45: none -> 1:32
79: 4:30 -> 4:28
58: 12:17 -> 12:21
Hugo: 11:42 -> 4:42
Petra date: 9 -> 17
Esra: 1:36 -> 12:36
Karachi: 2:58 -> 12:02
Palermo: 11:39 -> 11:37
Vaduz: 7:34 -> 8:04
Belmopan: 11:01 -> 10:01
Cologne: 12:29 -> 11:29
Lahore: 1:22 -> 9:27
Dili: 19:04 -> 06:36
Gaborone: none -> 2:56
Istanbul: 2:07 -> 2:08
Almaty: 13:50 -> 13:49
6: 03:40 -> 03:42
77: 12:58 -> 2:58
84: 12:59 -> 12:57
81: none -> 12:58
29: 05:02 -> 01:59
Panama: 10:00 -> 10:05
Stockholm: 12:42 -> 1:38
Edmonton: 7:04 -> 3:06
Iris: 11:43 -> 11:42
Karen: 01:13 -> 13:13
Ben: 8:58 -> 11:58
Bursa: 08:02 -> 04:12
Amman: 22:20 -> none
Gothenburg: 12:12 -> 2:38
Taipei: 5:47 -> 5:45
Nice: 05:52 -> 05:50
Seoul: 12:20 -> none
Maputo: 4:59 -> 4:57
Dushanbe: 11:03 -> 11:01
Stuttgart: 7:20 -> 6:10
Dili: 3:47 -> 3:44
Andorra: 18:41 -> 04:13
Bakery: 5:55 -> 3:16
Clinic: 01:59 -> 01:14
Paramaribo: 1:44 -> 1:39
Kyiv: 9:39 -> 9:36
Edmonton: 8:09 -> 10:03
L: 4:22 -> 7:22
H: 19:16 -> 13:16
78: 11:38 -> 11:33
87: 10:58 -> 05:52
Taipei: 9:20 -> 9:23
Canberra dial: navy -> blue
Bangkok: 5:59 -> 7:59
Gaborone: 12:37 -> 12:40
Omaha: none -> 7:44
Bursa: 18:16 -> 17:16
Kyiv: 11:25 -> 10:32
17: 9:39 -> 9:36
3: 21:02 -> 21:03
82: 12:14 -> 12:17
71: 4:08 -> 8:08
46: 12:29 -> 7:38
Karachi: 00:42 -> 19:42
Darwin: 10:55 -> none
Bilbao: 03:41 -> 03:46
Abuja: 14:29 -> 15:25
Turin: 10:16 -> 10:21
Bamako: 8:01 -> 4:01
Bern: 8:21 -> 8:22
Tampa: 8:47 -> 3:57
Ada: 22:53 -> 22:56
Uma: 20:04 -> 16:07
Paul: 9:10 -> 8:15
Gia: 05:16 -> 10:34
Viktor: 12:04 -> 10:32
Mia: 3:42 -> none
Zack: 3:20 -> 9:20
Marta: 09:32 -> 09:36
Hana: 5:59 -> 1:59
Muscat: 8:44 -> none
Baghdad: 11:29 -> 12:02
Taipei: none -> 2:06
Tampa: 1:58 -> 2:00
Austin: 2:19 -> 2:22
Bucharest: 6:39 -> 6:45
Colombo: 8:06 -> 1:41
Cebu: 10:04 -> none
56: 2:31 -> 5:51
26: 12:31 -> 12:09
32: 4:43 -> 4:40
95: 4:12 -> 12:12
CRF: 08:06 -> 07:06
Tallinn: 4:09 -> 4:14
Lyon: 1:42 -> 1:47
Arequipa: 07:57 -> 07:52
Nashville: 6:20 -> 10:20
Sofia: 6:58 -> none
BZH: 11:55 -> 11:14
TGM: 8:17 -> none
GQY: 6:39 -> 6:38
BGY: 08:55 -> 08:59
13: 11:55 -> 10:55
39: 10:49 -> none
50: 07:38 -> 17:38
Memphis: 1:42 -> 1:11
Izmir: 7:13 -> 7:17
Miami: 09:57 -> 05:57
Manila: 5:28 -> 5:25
--
• _Directions for this task_: Rewrite all of the records above, replacing every occurrence of "Taipei" with "Kaohsiung" and leaving everything else unchanged.

• _Exercise output_:
45: none -> 1:32
79: 4:30 -> 4:28
58: 12:17 -> 12:21
Hugo: 11:42 -> 4:42
Petra date: 9 -> 17
Esra: 1:36 -> 12:36
Karachi: 2:58 -> 12:02
Palermo: 11:39 -> 11:37
Vaduz: 7:34 -> 8:04
Belmopan: 11:01 -> 10:01
Cologne: 12:29 -> 11:29
Lahore: 1:22 -> 9:27
Dili: 19:04 -> 06:36
Gaborone: none -> 2:56
Istanbul: 2:07 -> 2:08
Almaty: 13:50 -> 13:49
6: 03:40 -> 03:42
77: 12:58 -> 2:58
84: 12:59 -> 12:57
81: none -> 12:58
29: 05:02 -> 01:59
Panama: 10:00 -> 10:05
Stockholm: 12:42 -> 1:38
Edmonton: 7:04 -> 3:06
Iris: 11:43 -> 11:42
Karen: 01:13 -> 13:13
Ben: 8:58 -> 11:58
Bursa: 08:02 -> 04:12
Amman: 22:20 -> none
Gothenburg: 12:12 -> 2:38
Kaohsiung: 5:47 -> 5:45
Nice: 05:52 -> 05:50
Seoul: 12:20 -> none
Maputo: 4:59 -> 4:57
Dushanbe: 11:03 -> 11:01
Stuttgart: 7:20 -> 6:10
Dili: 3:47 -> 3:44
Andorra: 18:41 -> 04:13
Bakery: 5:55 -> 3:16
Clinic: 01:59 -> 01:14
Paramaribo: 1:44 -> 1:39
Kyiv: 9:39 -> 9:36
Edmonton: 8:09 -> 10:03
L: 4:22 -> 7:22
H: 19:16 -> 13:16
78: 11:38 -> 11:33
87: 10:58 -> 05:52
Kaohsiung: 9:20 -> 9:23
Canberra dial: navy -> blue
Bangkok: 5:59 -> 7:59
Gaborone: 12:37 -> 12:40
Omaha: none -> 7:44
Bursa: 18:16 -> 17:16
Kyiv: 11:25 -> 10:32
17: 9:39 -> 9:36
3: 21:02 -> 21:03
82: 12:14 -> 12:17
71: 4:08 -> 8:08
46: 12:29 -> 7:38
Karachi: 00:42 -> 19:42
Darwin: 10:55 -> none
Bilbao: 03:41 -> 03:46
Abuja: 14:29 -> 15:25
Turin: 10:16 -> 10:21
Bamako: 8:01 -> 4:01
Bern: 8:21 -> 8:22
Tampa: 8:47 -> 3:57
Ada: 22:53 -> 22:56
Uma: 20:04 -> 16:07
Paul: 9:10 -> 8:15
Gia: 05:16 -> 10:34
Viktor: 12:04 -> 10:32
Mia: 3:42 -> none
Zack: 3:20 -> 9:20
Marta: 09:32 -> 09:36
Hana: 5:59 -> 1:59
Muscat: 8:44 -> none
Baghdad: 11:29 -> 12:02
Kaohsiung: none -> 2:06
Tampa: 1:58 -> 2:00
Austin: 2:19 -> 2:22
Bucharest: 6:39 -> 6:45
Colombo: 8:06 -> 1:41
Cebu: 10:04 -> none
56: 2:31 -> 5:51
26: 12:31 -> 12:09
32: 4:43 -> 4:40
95: 4:12 -> 12:12
CRF: 08:06 -> 07:06
Tallinn: 4:09 -> 4:14
Lyon: 1:42 -> 1:47
Arequipa: 07:57 -> 07:52
Nashville: 6:20 -> 10:20
Sofia: 6:58 -> none
BZH: 11:55 -> 11:14
TGM: 8:17 -> none
GQY: 6:39 -> 6:38
BGY: 08:55 -> 08:59
13: 11:55 -> 10:55
39: 10:49 -> none
50: 07:38 -> 17:38
Memphis: 1:42 -> 1:11
Izmir: 7:13 -> 7:17
Miami: 09:57 -> 05:57
Manila: 5:28 -> 5:25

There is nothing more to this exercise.